WHAT YOU HAVE TO DO:
Reproduce the data below with "coordinate pair" replaced by "pair of coordinates" wherever it occurs, leaving all other text unchanged.

Records of locating words and elements:
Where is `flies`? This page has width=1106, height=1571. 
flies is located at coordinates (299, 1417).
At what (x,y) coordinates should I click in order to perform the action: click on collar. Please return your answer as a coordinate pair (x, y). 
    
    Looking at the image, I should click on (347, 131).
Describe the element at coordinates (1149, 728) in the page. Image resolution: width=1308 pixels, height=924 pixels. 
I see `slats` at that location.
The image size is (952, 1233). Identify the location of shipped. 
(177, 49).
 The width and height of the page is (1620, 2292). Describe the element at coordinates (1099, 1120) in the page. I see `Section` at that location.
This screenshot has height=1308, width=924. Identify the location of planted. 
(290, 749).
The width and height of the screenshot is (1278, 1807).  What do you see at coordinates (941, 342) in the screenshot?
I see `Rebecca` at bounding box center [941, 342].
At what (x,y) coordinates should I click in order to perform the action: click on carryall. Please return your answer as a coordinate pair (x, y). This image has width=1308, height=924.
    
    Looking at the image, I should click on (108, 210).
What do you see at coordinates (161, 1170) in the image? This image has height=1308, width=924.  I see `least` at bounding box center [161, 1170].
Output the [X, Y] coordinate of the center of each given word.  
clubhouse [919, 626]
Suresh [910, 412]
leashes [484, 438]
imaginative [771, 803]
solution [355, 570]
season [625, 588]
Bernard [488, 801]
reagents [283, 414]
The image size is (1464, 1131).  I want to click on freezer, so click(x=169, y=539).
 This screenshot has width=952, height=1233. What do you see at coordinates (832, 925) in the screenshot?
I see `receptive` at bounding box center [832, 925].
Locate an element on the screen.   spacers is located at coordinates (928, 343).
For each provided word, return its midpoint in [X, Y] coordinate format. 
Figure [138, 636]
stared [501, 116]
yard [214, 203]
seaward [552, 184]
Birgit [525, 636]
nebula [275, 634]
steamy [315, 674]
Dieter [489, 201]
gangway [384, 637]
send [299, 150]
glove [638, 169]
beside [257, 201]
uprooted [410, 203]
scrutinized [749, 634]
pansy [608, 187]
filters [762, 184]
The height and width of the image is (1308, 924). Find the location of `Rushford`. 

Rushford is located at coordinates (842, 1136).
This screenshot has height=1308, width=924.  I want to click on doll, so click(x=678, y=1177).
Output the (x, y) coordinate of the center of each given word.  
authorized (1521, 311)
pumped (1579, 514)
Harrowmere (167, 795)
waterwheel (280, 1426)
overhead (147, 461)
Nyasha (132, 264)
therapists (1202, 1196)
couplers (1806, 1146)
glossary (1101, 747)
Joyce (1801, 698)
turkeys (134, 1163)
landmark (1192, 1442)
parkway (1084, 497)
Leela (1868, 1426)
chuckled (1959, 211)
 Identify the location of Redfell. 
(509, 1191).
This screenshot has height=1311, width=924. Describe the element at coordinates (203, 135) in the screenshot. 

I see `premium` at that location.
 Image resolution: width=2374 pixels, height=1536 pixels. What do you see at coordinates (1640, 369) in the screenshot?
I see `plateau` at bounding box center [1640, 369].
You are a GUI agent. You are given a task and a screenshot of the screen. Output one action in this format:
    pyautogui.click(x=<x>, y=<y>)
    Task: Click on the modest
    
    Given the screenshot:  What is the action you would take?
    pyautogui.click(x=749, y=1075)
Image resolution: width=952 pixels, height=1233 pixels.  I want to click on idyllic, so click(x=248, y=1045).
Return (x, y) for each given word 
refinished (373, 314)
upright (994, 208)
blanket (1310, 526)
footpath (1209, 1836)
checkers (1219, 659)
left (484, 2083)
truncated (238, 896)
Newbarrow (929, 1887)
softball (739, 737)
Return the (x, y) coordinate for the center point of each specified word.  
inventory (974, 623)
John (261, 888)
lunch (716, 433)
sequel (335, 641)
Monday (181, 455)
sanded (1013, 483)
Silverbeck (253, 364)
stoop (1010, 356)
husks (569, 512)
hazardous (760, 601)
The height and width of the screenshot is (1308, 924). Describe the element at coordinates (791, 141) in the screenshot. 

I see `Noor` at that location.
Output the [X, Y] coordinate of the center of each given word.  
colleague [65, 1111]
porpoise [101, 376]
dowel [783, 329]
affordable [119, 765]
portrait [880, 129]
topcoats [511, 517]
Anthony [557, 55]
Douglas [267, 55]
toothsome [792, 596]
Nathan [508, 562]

SOLUTION FOR THIS TASK:
Where is `flies`? This page has width=1106, height=1571. 
flies is located at coordinates (299, 1417).
At what (x,y) coordinates should I click in order to perform the action: click on collar. Please return your answer as a pair of coordinates (x, y). 
    
    Looking at the image, I should click on (347, 131).
Describe the element at coordinates (1149, 728) in the page. Image resolution: width=1308 pixels, height=924 pixels. 
I see `slats` at that location.
The image size is (952, 1233). Identify the location of shipped. 
(177, 49).
 The width and height of the page is (1620, 2292). Describe the element at coordinates (1099, 1120) in the page. I see `Section` at that location.
This screenshot has height=1308, width=924. Identify the location of planted. 
(290, 749).
The width and height of the screenshot is (1278, 1807).  What do you see at coordinates (941, 342) in the screenshot?
I see `Rebecca` at bounding box center [941, 342].
At what (x,y) coordinates should I click in order to perform the action: click on carryall. Please return your answer as a pair of coordinates (x, y). This image has width=1308, height=924.
    
    Looking at the image, I should click on (108, 210).
What do you see at coordinates (161, 1170) in the image? This image has height=1308, width=924.  I see `least` at bounding box center [161, 1170].
Output the [X, Y] coordinate of the center of each given word.  
clubhouse [919, 626]
Suresh [910, 412]
leashes [484, 438]
imaginative [771, 803]
solution [355, 570]
season [625, 588]
Bernard [488, 801]
reagents [283, 414]
The image size is (1464, 1131).  I want to click on freezer, so click(x=169, y=539).
 This screenshot has width=952, height=1233. What do you see at coordinates (832, 925) in the screenshot?
I see `receptive` at bounding box center [832, 925].
Locate an element on the screen.   spacers is located at coordinates (928, 343).
For each provided word, return its midpoint in [X, Y] coordinate format. 
Figure [138, 636]
stared [501, 116]
yard [214, 203]
seaward [552, 184]
Birgit [525, 636]
nebula [275, 634]
steamy [315, 674]
Dieter [489, 201]
gangway [384, 637]
send [299, 150]
glove [638, 169]
beside [257, 201]
uprooted [410, 203]
scrutinized [749, 634]
pansy [608, 187]
filters [762, 184]
The height and width of the image is (1308, 924). Find the location of `Rushford`. 

Rushford is located at coordinates (842, 1136).
This screenshot has height=1308, width=924.  I want to click on doll, so click(x=678, y=1177).
Output the (x, y) coordinate of the center of each given word.  
authorized (1521, 311)
pumped (1579, 514)
Harrowmere (167, 795)
waterwheel (280, 1426)
overhead (147, 461)
Nyasha (132, 264)
therapists (1202, 1196)
couplers (1806, 1146)
glossary (1101, 747)
Joyce (1801, 698)
turkeys (134, 1163)
landmark (1192, 1442)
parkway (1084, 497)
Leela (1868, 1426)
chuckled (1959, 211)
 Identify the location of Redfell. 
(509, 1191).
This screenshot has height=1311, width=924. Describe the element at coordinates (203, 135) in the screenshot. 

I see `premium` at that location.
 Image resolution: width=2374 pixels, height=1536 pixels. What do you see at coordinates (1640, 369) in the screenshot?
I see `plateau` at bounding box center [1640, 369].
You are a GUI agent. You are given a task and a screenshot of the screen. Output one action in this format:
    pyautogui.click(x=<x>, y=<y>)
    Task: Click on the modest
    
    Given the screenshot:  What is the action you would take?
    pyautogui.click(x=749, y=1075)
Image resolution: width=952 pixels, height=1233 pixels.  I want to click on idyllic, so click(x=248, y=1045).
Return (x, y) for each given word 
refinished (373, 314)
upright (994, 208)
blanket (1310, 526)
footpath (1209, 1836)
checkers (1219, 659)
left (484, 2083)
truncated (238, 896)
Newbarrow (929, 1887)
softball (739, 737)
Return the (x, y) coordinate for the center point of each specified word.  
inventory (974, 623)
John (261, 888)
lunch (716, 433)
sequel (335, 641)
Monday (181, 455)
sanded (1013, 483)
Silverbeck (253, 364)
stoop (1010, 356)
husks (569, 512)
hazardous (760, 601)
The height and width of the screenshot is (1308, 924). Describe the element at coordinates (791, 141) in the screenshot. 

I see `Noor` at that location.
Output the [X, Y] coordinate of the center of each given word.  
colleague [65, 1111]
porpoise [101, 376]
dowel [783, 329]
affordable [119, 765]
portrait [880, 129]
topcoats [511, 517]
Anthony [557, 55]
Douglas [267, 55]
toothsome [792, 596]
Nathan [508, 562]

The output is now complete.